◆ **TASK DIRECTIONS**: Below are the entries; return every line among them that holds the word "DGND".
[[ DATASET, beginning ]]
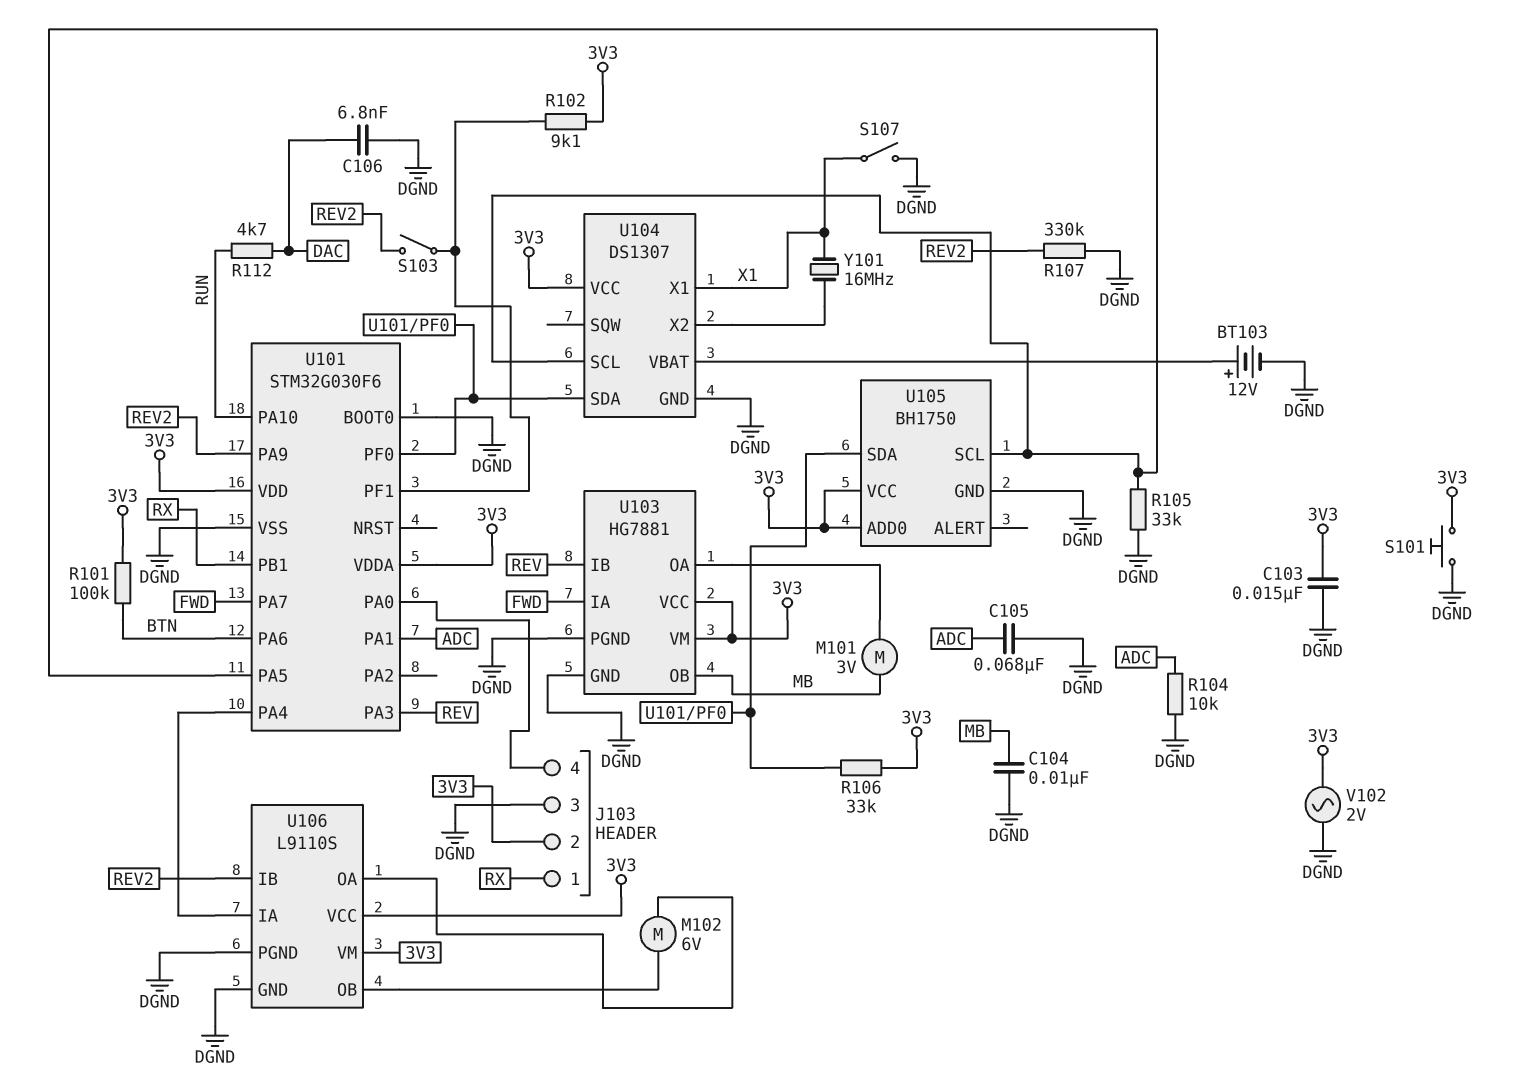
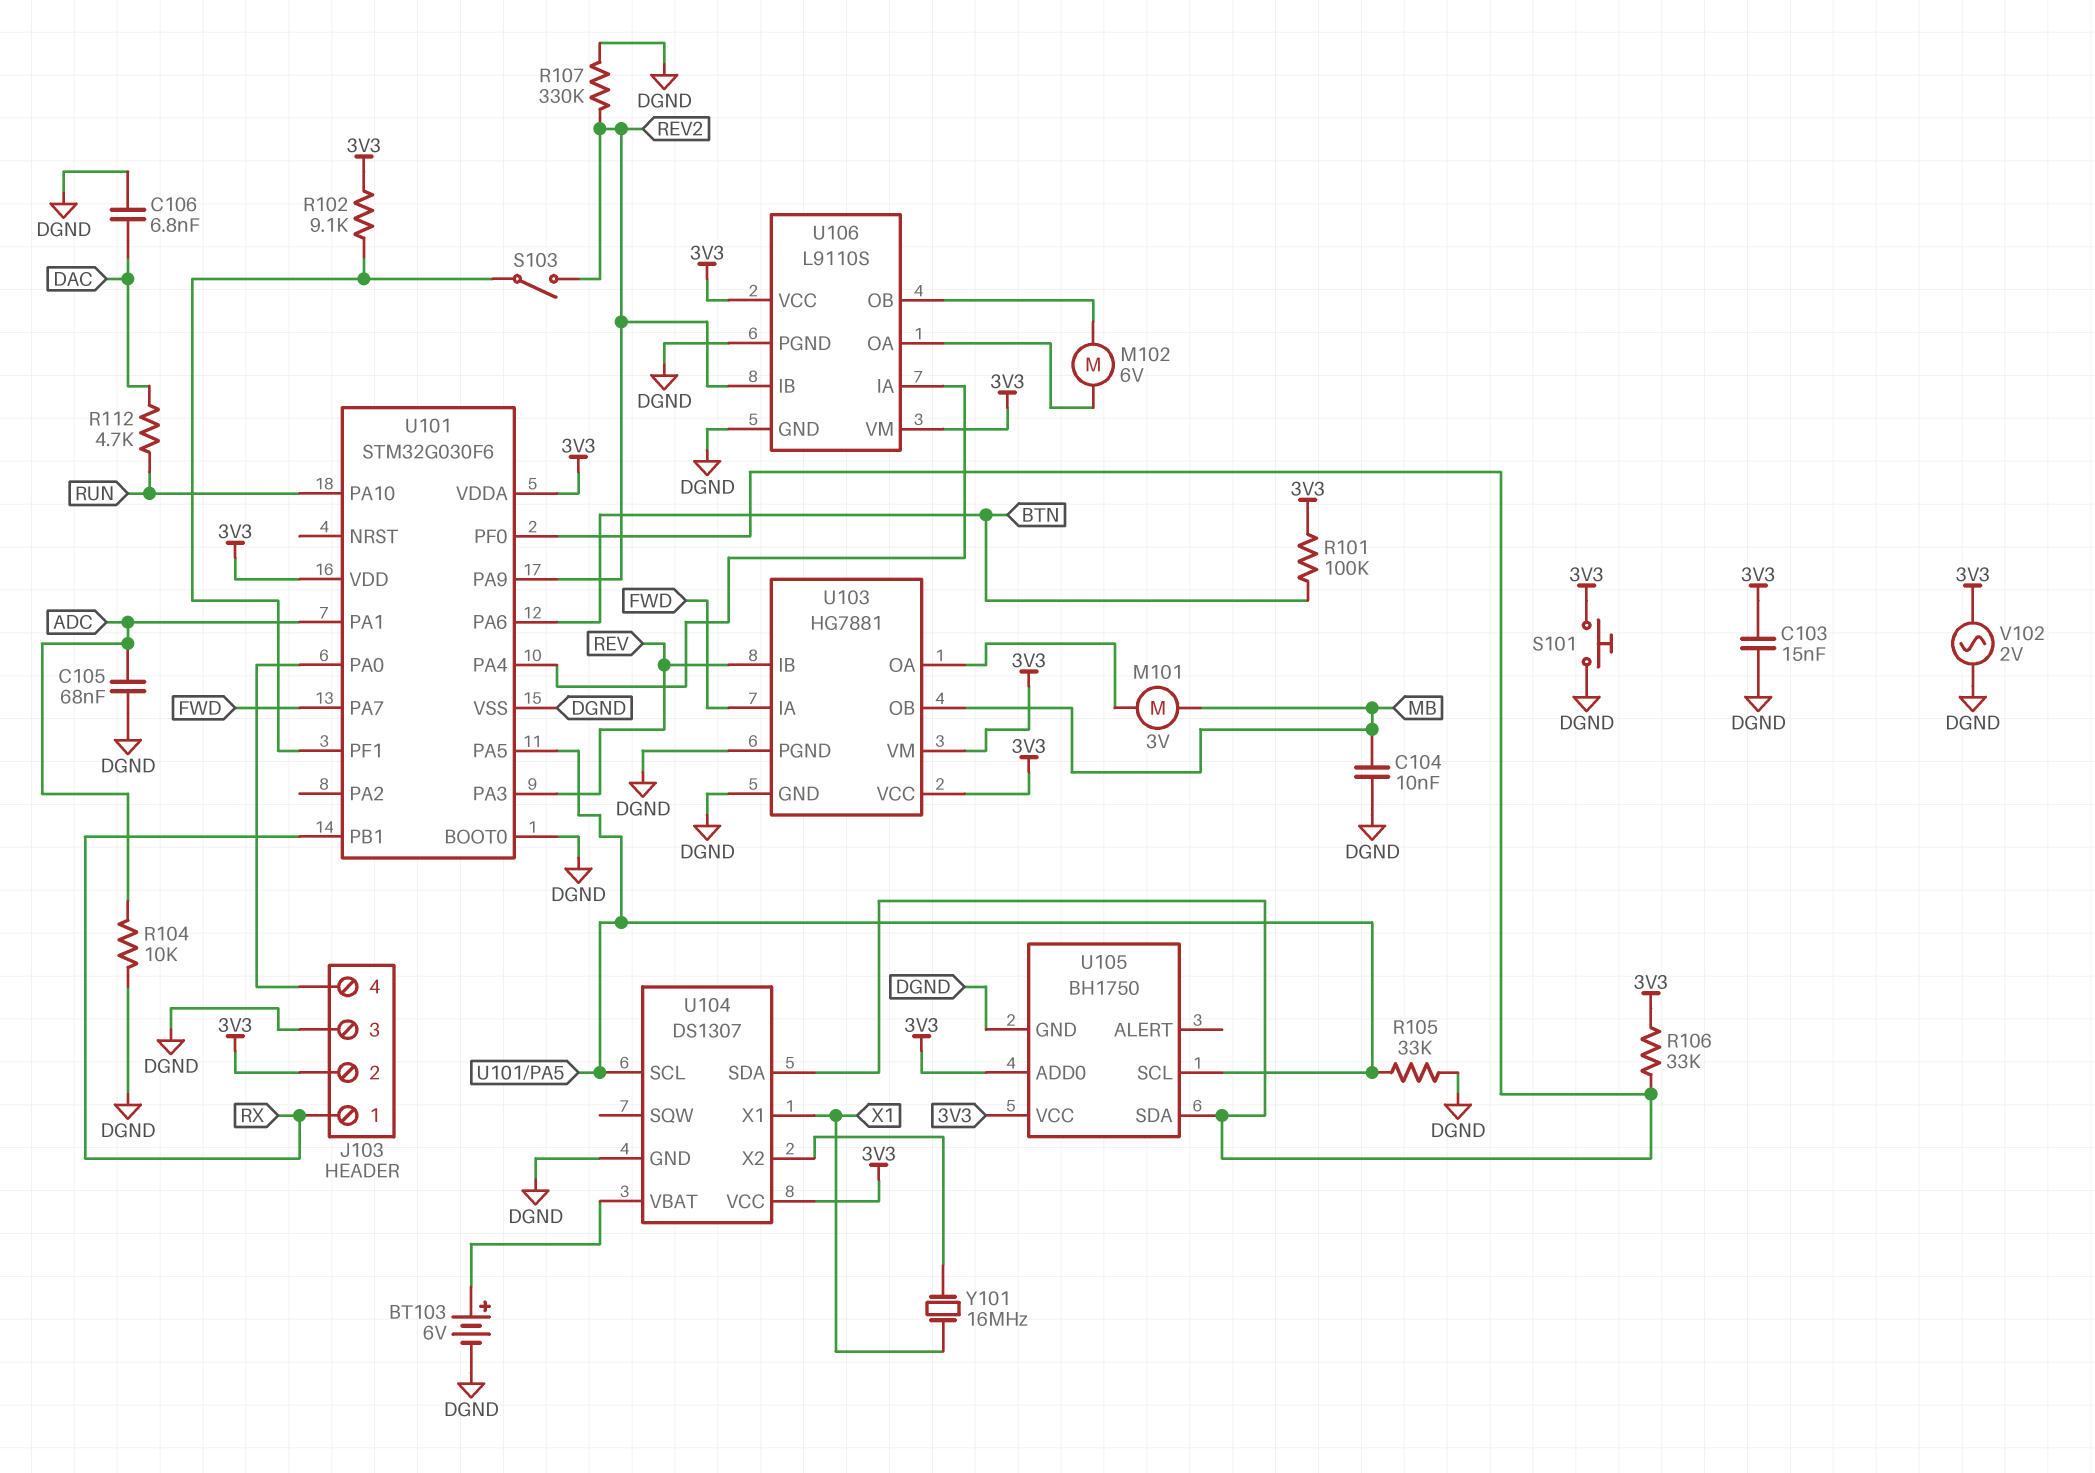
BT103: 12V (plus U104/VBAT, minus DGND) -> 6V (plus U104/VBAT, minus DGND)
S107: switch (DGND, X1) -> none

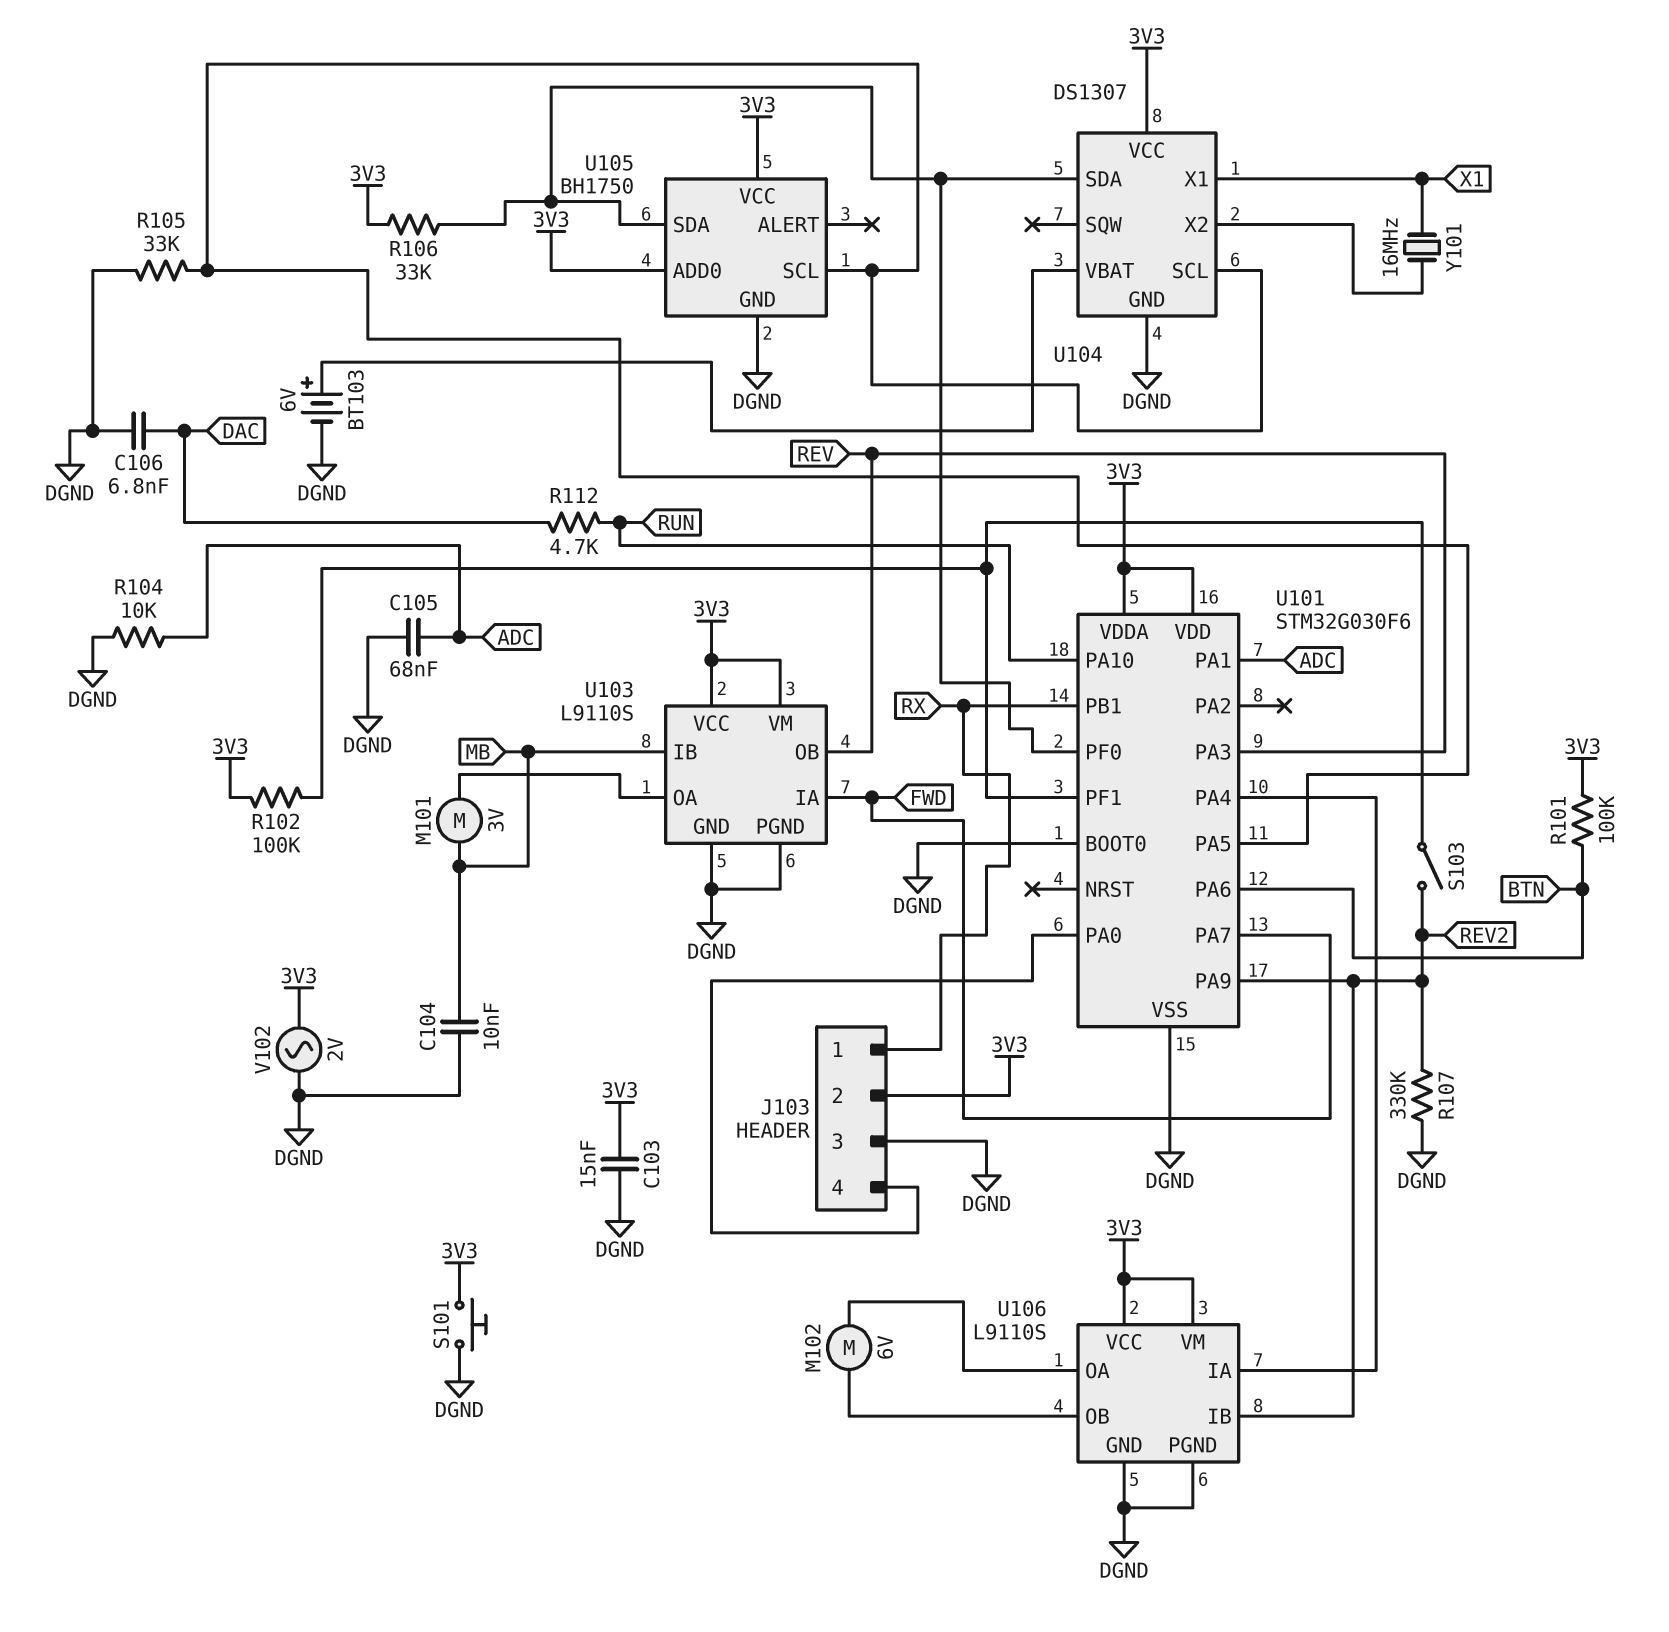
R102: 9.1k (3V3, U101/PF1) -> 100k (3V3, U101/PF1)
U103: HG7881 -> L9110S
U103 pin IB: REV -> MB
U103 pin OB: MB -> REV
[[ DATASET, end ]]
◆ **RESULT FOR THIS TASK**:
BT103: 12V (plus U104/VBAT, minus DGND) -> 6V (plus U104/VBAT, minus DGND)
S107: switch (DGND, X1) -> none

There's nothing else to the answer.